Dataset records

::::::::::

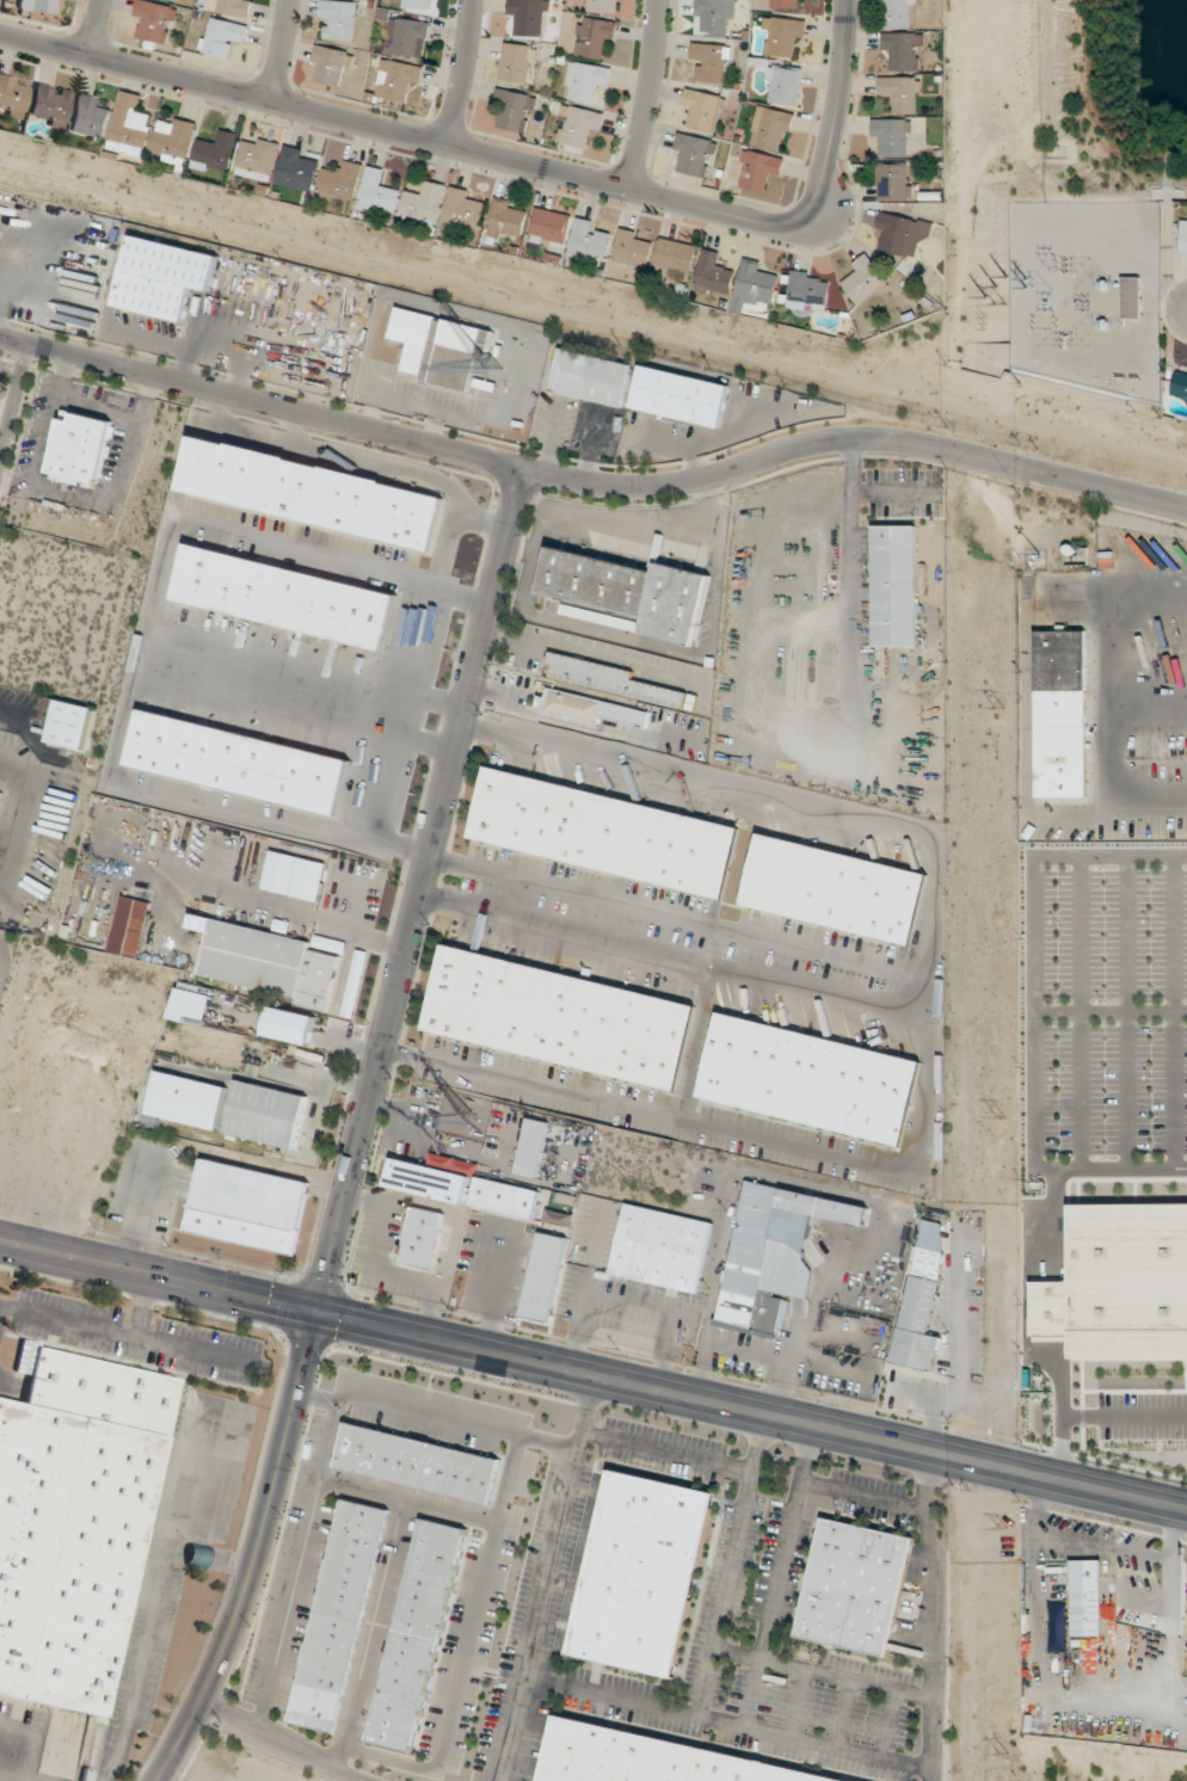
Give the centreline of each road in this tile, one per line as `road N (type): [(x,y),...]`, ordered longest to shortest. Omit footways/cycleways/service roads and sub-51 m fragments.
road 1 (tertiary): [(150,1780),(199,1701),(251,1570),(524,469)]
road 2 (tertiary): [(0,338),(589,482),(669,483),(834,439),(904,440),(1186,508)]
road 3 (secondary): [(0,1241),(1186,1509)]
road 4 (residential): [(845,0),(839,92),(819,190),(806,214),(776,226),(0,33)]
road 5 (residential): [(626,187),(659,0)]
road 6 (residential): [(447,144),(471,0)]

::::::::::

> Problem description
Retype every record as it stands. None of the pictures should appear.

> Exercise solution
Give the centreline of each road in this tile, one per line as `road N (type): [(x,y),...]`, ordered longest to shortest. Omit footways/cycleways/service roads and sub-51 m fragments.
road 1 (tertiary): [(150,1780),(199,1701),(251,1570),(524,469)]
road 2 (tertiary): [(0,338),(589,482),(669,483),(834,439),(904,440),(1186,508)]
road 3 (secondary): [(0,1241),(1186,1509)]
road 4 (residential): [(845,0),(839,92),(819,190),(806,214),(776,226),(0,33)]
road 5 (residential): [(626,187),(659,0)]
road 6 (residential): [(447,144),(471,0)]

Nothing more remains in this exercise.